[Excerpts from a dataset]
>>>>

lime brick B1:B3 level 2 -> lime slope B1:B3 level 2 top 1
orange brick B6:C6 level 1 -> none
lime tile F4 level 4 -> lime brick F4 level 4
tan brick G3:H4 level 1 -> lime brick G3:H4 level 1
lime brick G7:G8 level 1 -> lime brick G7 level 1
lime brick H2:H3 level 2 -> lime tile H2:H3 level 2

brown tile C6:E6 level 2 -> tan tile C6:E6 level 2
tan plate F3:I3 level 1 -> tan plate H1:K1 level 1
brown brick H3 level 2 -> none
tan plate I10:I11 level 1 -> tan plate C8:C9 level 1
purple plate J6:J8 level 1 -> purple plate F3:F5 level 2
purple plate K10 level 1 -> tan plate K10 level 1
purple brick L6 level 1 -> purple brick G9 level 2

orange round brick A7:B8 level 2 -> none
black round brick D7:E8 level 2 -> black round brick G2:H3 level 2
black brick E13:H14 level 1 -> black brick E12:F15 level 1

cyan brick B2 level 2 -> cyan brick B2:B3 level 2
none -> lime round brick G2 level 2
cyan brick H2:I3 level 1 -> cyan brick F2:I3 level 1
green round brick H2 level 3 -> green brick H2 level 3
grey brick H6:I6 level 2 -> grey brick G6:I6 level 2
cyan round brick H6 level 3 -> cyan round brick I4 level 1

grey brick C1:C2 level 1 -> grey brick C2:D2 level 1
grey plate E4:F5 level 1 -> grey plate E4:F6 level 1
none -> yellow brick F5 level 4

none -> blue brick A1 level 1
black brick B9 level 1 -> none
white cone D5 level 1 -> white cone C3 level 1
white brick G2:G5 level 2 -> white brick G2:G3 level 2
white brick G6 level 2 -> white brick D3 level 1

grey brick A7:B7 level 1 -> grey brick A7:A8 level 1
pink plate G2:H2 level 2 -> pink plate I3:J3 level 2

<<<<

◆ **EXERCISE DESCRIPTION**
Copy out each entry above with no deviation.

◆ **SOLVED PROBLEM**
lime brick B1:B3 level 2 -> lime slope B1:B3 level 2 top 1
orange brick B6:C6 level 1 -> none
lime tile F4 level 4 -> lime brick F4 level 4
tan brick G3:H4 level 1 -> lime brick G3:H4 level 1
lime brick G7:G8 level 1 -> lime brick G7 level 1
lime brick H2:H3 level 2 -> lime tile H2:H3 level 2

brown tile C6:E6 level 2 -> tan tile C6:E6 level 2
tan plate F3:I3 level 1 -> tan plate H1:K1 level 1
brown brick H3 level 2 -> none
tan plate I10:I11 level 1 -> tan plate C8:C9 level 1
purple plate J6:J8 level 1 -> purple plate F3:F5 level 2
purple plate K10 level 1 -> tan plate K10 level 1
purple brick L6 level 1 -> purple brick G9 level 2

orange round brick A7:B8 level 2 -> none
black round brick D7:E8 level 2 -> black round brick G2:H3 level 2
black brick E13:H14 level 1 -> black brick E12:F15 level 1

cyan brick B2 level 2 -> cyan brick B2:B3 level 2
none -> lime round brick G2 level 2
cyan brick H2:I3 level 1 -> cyan brick F2:I3 level 1
green round brick H2 level 3 -> green brick H2 level 3
grey brick H6:I6 level 2 -> grey brick G6:I6 level 2
cyan round brick H6 level 3 -> cyan round brick I4 level 1

grey brick C1:C2 level 1 -> grey brick C2:D2 level 1
grey plate E4:F5 level 1 -> grey plate E4:F6 level 1
none -> yellow brick F5 level 4

none -> blue brick A1 level 1
black brick B9 level 1 -> none
white cone D5 level 1 -> white cone C3 level 1
white brick G2:G5 level 2 -> white brick G2:G3 level 2
white brick G6 level 2 -> white brick D3 level 1

grey brick A7:B7 level 1 -> grey brick A7:A8 level 1
pink plate G2:H2 level 2 -> pink plate I3:J3 level 2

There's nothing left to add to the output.